• TASK DIRECTIONS
For the material that follows, return exactly the lines from the one with "(516, 226) = (406, 150): white" through the one with "(550, 525) = (393, 476): black", both ends included.

• • •

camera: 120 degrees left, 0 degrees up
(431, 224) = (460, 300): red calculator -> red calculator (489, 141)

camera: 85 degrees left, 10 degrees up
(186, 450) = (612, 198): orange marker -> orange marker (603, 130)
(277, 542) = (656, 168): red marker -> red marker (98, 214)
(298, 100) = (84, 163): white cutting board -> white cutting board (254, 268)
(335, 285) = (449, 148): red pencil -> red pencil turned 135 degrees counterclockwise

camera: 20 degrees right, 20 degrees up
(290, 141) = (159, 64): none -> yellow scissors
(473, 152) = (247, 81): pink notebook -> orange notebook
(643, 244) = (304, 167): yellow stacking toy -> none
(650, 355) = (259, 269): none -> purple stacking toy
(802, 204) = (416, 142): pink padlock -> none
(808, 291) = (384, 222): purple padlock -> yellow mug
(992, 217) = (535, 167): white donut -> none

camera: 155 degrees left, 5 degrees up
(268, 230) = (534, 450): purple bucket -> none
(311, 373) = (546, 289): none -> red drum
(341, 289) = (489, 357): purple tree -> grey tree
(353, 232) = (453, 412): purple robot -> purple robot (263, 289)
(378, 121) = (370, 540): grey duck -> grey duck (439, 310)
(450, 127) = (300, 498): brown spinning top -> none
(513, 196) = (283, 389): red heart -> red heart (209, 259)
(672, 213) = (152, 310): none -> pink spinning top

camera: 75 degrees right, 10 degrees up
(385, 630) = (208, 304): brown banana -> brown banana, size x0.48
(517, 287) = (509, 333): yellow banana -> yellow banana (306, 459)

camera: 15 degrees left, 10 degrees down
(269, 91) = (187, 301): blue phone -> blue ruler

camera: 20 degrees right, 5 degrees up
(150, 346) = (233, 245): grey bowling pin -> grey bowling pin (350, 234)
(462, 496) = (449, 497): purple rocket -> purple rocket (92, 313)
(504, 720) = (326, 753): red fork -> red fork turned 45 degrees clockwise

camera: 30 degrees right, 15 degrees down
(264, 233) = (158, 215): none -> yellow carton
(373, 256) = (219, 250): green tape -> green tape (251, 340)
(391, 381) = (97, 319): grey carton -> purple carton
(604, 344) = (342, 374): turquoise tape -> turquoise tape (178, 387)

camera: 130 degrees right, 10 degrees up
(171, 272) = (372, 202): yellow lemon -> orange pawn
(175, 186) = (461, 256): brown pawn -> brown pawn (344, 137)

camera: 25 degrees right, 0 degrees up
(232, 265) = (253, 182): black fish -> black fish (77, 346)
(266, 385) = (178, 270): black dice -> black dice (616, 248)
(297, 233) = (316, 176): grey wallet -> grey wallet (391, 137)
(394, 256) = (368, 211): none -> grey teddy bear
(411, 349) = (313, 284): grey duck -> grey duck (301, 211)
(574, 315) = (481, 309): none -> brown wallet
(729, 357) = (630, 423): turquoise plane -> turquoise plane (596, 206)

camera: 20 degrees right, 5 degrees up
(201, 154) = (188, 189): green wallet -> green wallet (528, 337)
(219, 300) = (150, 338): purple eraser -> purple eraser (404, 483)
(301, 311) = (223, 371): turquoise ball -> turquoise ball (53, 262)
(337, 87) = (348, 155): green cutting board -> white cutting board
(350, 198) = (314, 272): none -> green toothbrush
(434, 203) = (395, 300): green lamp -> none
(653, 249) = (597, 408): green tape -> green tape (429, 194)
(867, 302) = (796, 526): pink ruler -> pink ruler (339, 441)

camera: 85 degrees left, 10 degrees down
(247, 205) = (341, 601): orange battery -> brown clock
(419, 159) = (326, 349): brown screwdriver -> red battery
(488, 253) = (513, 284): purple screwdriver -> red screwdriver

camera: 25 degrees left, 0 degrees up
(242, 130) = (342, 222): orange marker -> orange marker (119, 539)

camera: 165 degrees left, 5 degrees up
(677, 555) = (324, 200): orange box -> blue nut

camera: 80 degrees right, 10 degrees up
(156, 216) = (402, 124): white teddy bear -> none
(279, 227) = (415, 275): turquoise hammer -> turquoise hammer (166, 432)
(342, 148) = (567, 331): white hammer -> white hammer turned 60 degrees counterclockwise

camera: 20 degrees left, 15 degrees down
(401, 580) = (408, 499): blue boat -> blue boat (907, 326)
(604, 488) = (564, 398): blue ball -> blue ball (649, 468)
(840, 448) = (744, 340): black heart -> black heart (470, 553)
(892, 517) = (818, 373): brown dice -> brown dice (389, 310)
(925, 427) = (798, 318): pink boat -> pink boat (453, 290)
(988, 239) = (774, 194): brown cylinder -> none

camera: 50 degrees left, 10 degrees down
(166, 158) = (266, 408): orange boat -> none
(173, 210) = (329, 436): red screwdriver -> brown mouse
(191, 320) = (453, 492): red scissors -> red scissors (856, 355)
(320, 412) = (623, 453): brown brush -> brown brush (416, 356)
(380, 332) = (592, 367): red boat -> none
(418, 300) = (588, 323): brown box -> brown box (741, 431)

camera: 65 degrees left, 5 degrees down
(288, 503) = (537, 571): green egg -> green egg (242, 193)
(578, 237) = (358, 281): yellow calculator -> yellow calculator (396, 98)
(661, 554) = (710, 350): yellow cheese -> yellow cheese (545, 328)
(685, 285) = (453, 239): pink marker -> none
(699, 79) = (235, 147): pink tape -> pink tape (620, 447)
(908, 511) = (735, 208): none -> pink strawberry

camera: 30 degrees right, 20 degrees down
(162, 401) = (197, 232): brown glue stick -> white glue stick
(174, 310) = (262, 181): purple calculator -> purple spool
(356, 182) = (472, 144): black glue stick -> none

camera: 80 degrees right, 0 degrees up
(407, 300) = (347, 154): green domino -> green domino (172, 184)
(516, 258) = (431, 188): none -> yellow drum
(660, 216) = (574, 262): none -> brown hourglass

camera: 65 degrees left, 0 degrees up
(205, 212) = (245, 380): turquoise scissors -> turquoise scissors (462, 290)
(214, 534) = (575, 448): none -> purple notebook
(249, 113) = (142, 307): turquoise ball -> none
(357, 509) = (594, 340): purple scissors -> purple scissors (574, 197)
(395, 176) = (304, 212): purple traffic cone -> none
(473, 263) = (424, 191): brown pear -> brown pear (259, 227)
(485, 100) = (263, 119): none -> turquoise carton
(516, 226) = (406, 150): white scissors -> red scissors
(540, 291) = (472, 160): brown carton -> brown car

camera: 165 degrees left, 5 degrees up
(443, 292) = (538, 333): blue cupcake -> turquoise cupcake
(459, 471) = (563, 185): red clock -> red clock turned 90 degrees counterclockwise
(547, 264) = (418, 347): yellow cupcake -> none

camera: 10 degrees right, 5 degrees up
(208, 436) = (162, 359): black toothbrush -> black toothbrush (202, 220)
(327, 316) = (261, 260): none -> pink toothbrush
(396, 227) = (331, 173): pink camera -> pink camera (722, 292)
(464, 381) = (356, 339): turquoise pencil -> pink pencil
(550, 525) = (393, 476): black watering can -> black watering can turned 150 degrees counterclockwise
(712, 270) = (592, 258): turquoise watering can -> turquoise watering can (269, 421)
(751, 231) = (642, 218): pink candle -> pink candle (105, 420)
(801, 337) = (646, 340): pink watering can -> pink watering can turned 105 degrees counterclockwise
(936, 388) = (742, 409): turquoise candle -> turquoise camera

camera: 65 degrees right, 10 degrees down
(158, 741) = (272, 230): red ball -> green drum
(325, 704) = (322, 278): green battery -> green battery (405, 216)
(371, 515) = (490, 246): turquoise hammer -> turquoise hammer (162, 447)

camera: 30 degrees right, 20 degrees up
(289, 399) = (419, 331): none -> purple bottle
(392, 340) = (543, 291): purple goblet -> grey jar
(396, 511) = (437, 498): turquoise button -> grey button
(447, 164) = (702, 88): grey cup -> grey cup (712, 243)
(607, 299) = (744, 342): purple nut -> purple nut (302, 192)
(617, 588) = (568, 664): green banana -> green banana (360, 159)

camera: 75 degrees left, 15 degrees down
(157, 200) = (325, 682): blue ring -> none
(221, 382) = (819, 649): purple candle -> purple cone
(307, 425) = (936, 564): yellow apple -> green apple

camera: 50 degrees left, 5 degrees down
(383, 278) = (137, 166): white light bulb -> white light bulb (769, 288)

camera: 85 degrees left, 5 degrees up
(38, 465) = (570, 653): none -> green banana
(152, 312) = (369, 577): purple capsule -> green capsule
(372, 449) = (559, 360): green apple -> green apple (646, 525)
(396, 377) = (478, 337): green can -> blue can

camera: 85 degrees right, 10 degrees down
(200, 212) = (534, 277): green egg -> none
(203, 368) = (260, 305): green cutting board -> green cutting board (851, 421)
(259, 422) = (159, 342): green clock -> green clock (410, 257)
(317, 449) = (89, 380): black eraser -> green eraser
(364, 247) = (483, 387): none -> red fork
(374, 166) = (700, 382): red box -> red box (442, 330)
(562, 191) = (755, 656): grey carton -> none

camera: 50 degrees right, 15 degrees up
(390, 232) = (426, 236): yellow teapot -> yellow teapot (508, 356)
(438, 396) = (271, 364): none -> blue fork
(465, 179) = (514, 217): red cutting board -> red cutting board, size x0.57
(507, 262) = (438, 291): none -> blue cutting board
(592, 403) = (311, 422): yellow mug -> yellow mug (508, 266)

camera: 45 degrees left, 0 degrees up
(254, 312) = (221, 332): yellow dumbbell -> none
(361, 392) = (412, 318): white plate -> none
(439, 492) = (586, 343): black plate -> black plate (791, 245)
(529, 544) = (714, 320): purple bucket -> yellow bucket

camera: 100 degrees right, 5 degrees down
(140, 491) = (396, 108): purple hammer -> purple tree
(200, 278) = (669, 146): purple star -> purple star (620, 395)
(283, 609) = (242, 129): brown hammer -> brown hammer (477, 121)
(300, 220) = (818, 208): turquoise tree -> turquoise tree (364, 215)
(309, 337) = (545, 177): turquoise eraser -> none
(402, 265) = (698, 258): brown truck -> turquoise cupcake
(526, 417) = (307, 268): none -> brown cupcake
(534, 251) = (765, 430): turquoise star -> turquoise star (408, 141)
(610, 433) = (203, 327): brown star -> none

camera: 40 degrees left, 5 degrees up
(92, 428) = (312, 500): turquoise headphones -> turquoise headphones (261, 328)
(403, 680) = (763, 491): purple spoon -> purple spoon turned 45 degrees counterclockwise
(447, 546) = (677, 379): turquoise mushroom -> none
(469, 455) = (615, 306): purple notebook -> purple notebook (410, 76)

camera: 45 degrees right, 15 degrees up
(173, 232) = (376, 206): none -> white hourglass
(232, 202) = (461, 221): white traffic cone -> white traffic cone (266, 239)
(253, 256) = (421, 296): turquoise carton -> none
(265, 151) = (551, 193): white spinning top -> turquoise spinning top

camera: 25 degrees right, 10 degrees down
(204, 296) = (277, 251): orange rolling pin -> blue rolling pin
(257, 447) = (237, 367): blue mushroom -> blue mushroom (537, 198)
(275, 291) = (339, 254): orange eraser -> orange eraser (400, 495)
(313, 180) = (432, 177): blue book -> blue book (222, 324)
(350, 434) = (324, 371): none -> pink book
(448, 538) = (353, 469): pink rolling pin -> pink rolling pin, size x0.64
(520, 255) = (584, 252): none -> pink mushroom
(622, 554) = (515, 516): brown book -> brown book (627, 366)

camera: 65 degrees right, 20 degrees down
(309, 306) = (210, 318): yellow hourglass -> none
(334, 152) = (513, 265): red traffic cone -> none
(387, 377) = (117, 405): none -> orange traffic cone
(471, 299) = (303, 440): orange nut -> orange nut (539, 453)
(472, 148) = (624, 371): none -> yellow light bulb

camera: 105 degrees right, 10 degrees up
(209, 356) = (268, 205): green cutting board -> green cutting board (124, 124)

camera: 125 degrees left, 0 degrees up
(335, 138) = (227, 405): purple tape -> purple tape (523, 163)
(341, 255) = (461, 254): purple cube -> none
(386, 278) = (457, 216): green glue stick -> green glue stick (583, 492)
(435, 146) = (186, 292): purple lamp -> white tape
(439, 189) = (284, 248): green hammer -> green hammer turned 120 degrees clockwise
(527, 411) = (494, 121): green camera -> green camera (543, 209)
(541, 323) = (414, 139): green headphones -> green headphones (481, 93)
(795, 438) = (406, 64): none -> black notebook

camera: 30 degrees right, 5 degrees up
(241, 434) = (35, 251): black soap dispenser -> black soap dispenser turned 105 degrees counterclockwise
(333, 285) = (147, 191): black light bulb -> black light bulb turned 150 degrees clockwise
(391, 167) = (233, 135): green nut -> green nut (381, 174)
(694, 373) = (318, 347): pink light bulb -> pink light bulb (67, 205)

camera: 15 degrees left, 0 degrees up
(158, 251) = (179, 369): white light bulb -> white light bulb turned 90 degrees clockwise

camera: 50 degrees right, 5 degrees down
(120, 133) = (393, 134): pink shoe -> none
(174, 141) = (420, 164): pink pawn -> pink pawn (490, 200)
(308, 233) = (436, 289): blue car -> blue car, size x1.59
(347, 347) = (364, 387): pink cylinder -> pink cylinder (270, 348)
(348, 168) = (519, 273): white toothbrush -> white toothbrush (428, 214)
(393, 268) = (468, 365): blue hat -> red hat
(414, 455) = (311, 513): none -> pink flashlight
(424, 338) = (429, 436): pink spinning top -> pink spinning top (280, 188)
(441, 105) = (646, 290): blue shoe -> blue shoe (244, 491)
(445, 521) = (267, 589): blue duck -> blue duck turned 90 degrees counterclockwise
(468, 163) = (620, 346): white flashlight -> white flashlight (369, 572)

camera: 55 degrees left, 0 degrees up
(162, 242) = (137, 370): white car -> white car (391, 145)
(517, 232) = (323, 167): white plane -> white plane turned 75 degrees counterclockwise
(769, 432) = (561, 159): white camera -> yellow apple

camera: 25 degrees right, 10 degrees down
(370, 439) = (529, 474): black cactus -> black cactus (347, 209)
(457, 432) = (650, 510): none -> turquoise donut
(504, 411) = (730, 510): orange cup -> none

• • •

• SOLUTION
(516, 226) = (406, 150): white scissors -> red scissors
(540, 291) = (472, 160): brown carton -> brown car

camera: 165 degrees left, 5 degrees up
(443, 292) = (538, 333): blue cupcake -> turquoise cupcake
(459, 471) = (563, 185): red clock -> red clock turned 90 degrees counterclockwise
(547, 264) = (418, 347): yellow cupcake -> none

camera: 10 degrees right, 5 degrees up
(208, 436) = (162, 359): black toothbrush -> black toothbrush (202, 220)
(327, 316) = (261, 260): none -> pink toothbrush
(396, 227) = (331, 173): pink camera -> pink camera (722, 292)
(464, 381) = (356, 339): turquoise pencil -> pink pencil
(550, 525) = (393, 476): black watering can -> black watering can turned 150 degrees counterclockwise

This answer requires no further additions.